## The problem:
Exclude the pictures, then restate exactly each line of the data below from the first through the line containing "(326, 162) = (192, 276): white".

:: Material provided

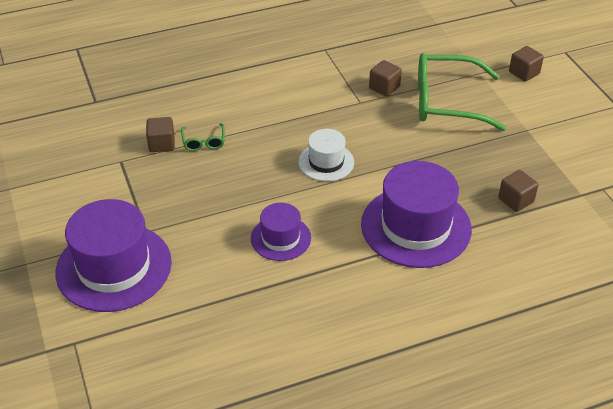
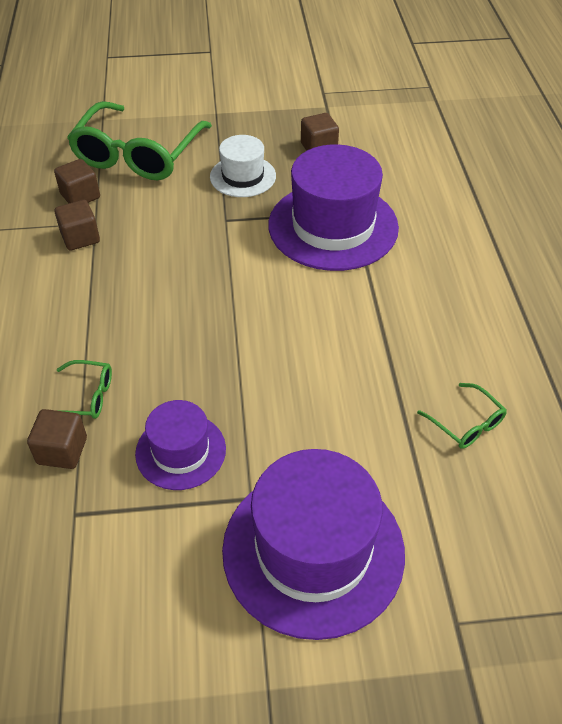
camera: 75 degrees left, 5 degrees up
(232, 334) = (466, 424): none -> green glasses
(280, 238) = (314, 346): purple hat -> purple hat (180, 451)
(326, 162) = (192, 276): white hat -> white hat (243, 176)
(524, 73) = (123, 90): brown cube -> brown cube (80, 238)

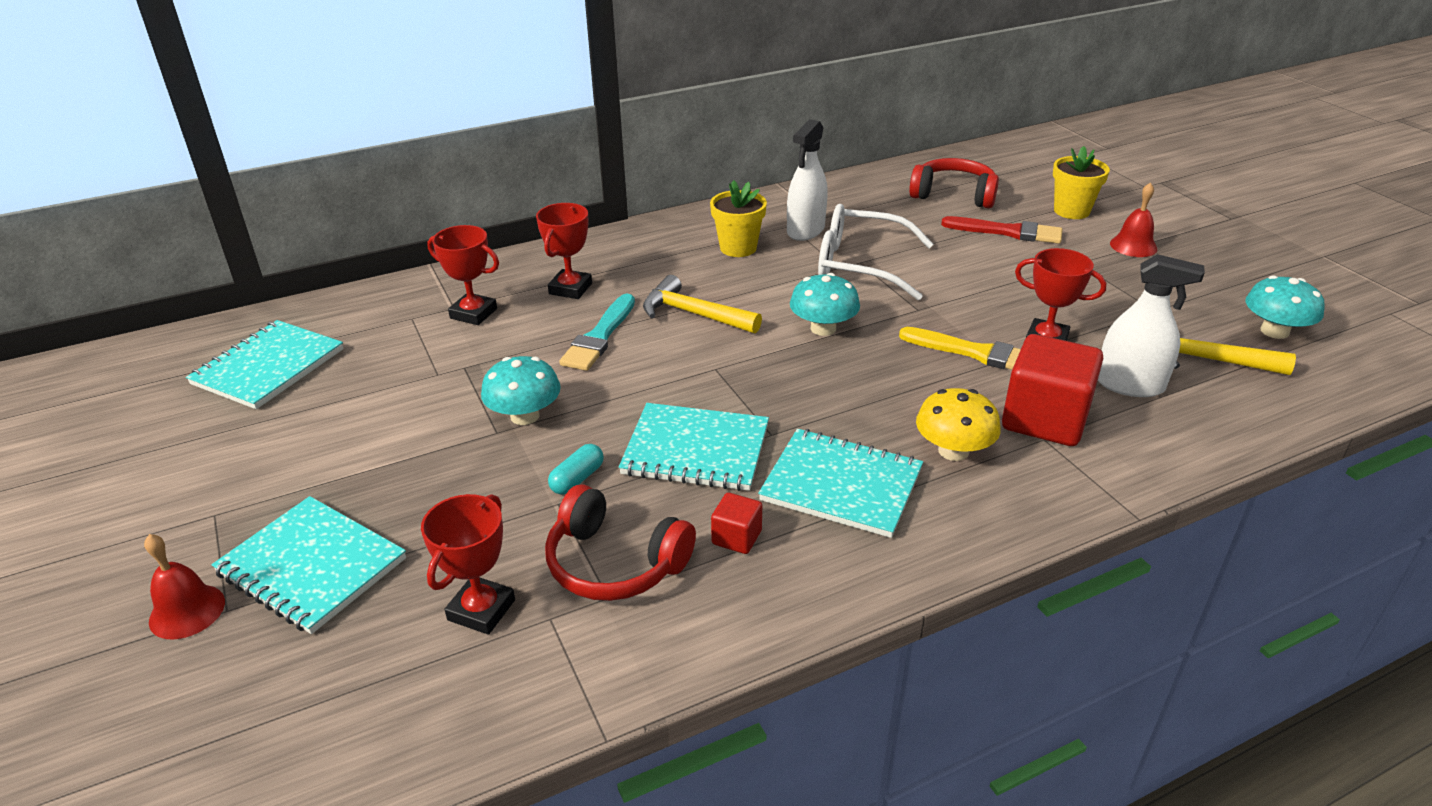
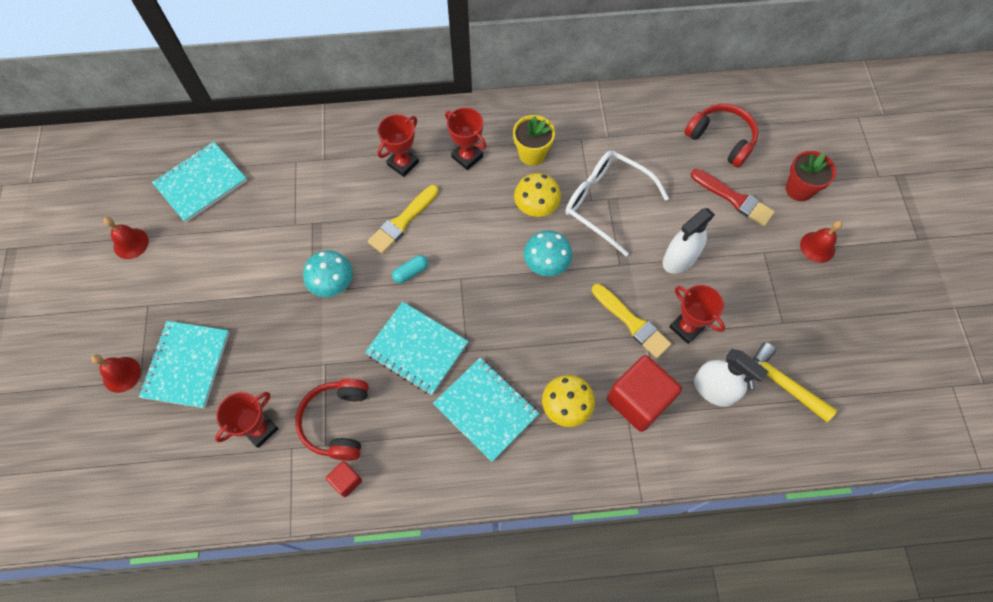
camera: 20 degrees right, 30 degrees up
(163, 452) = (131, 243): none -> red bell
(311, 566) = (186, 365): turquoise notebook -> turquoise notebook turned 45 degrees clockwise
(473, 313) = (334, 170): red trophy -> red trophy (467, 157)
(577, 479) = (342, 348): turquoise capsule -> turquoise capsule (411, 272)
(599, 337) = (402, 221): turquoise brush -> yellow brush
(615, 563) = (338, 422): red headphones -> red headphones turned 45 degrees clockwise
(694, 314) = (470, 218): yellow hammer -> none
(736, 537) = (409, 428): red cube -> red cube (346, 481)
(774, 286) = (536, 205): none -> yellow mushroom
(805, 230) = (589, 148): white spray bottle -> white spray bottle (679, 259)
(1071, 211) = (799, 189): yellow flower pot -> red flower pot
(1274, 331) = (851, 374): turquoise mushroom -> none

::::

## Answer area:
camera: 75 degrees left, 5 degrees up
(232, 334) = (466, 424): none -> green glasses
(280, 238) = (314, 346): purple hat -> purple hat (180, 451)
(326, 162) = (192, 276): white hat -> white hat (243, 176)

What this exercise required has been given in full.